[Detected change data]
== == ==
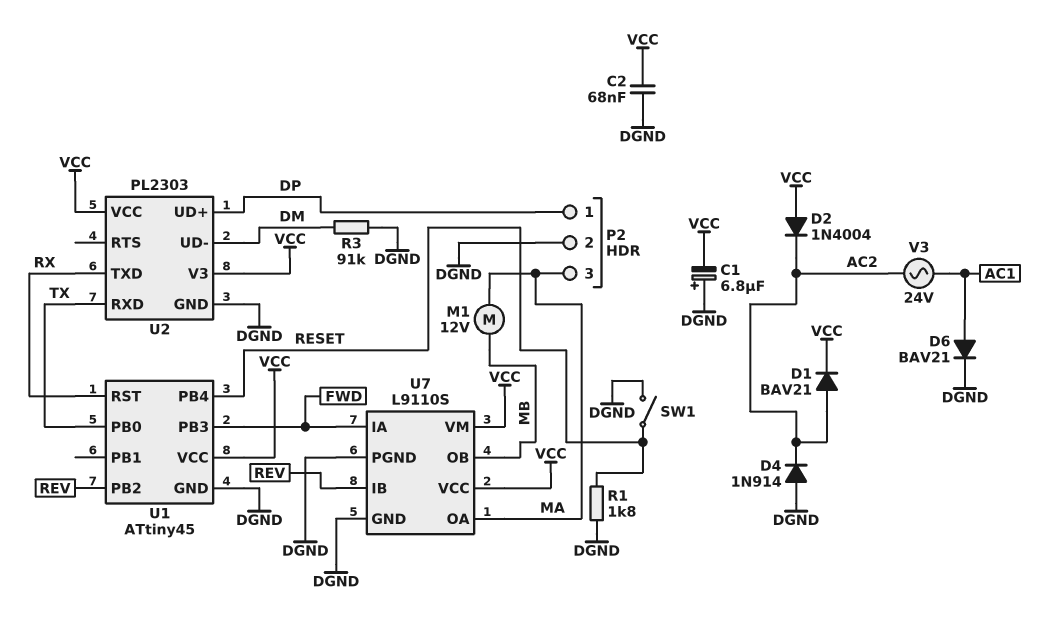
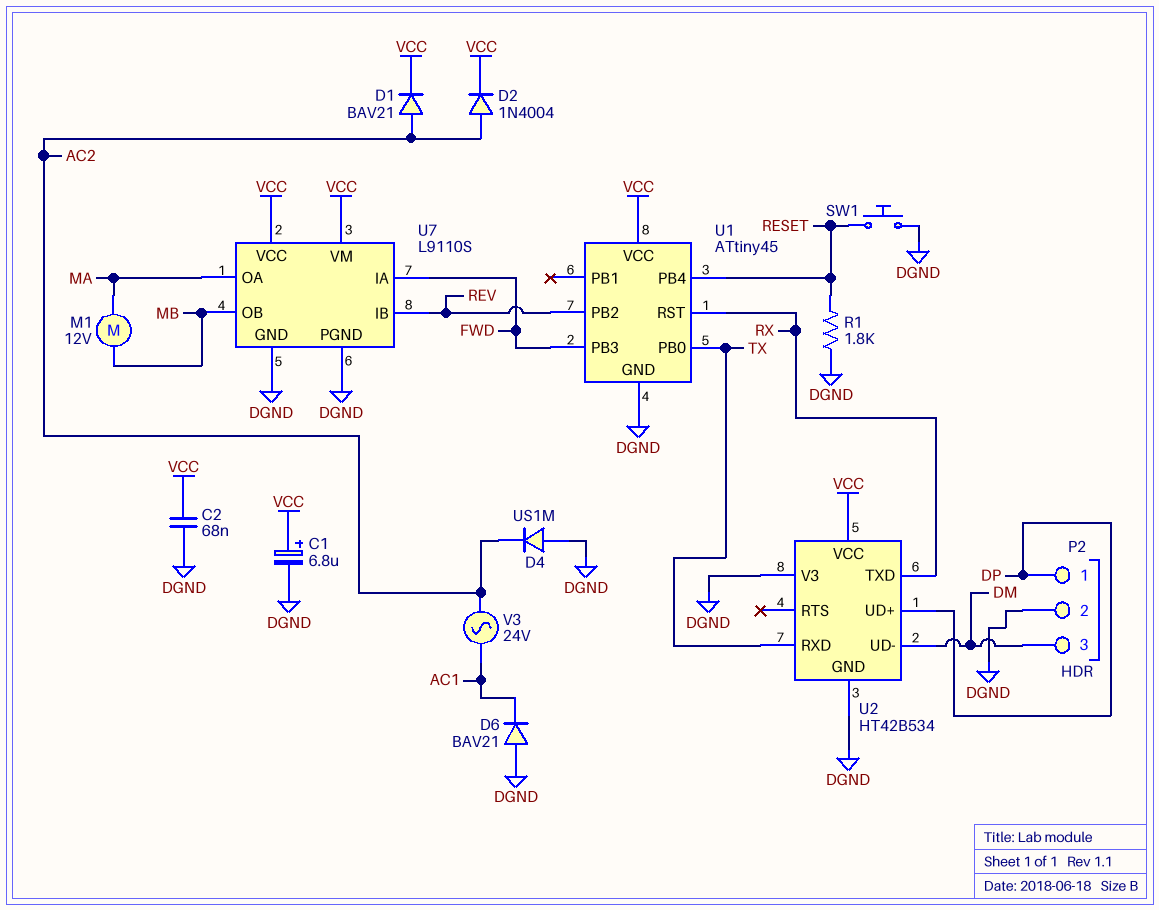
C1: 6.8uF (plus DGND, minus VCC) -> 6.8uF (plus VCC, minus DGND)
D2: diode 1N4004 (A VCC, K AC2) -> diode 1N4004 (A AC2, K VCC)
D4: diode 1N914 (A DGND, K AC2) -> diode US1M (A DGND, K AC2)
D6: diode BAV21 (A AC1, K DGND) -> diode BAV21 (A DGND, K AC1)
P2 pin 3: MA -> DM
R3: 91k (DGND, DM) -> none
SW1: switch (DGND, RESET) -> button (DGND, RESET)
U2: PL2303 -> HT42B534
U2 pin V3: VCC -> DGND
== == ==
*Aim of the exercise*: Going through the records above line by line, transcribe each one exactly and skip any pictures.

*Result for this exercise*:
C1: 6.8uF (plus DGND, minus VCC) -> 6.8uF (plus VCC, minus DGND)
D2: diode 1N4004 (A VCC, K AC2) -> diode 1N4004 (A AC2, K VCC)
D4: diode 1N914 (A DGND, K AC2) -> diode US1M (A DGND, K AC2)
D6: diode BAV21 (A AC1, K DGND) -> diode BAV21 (A DGND, K AC1)
P2 pin 3: MA -> DM
R3: 91k (DGND, DM) -> none
SW1: switch (DGND, RESET) -> button (DGND, RESET)
U2: PL2303 -> HT42B534
U2 pin V3: VCC -> DGND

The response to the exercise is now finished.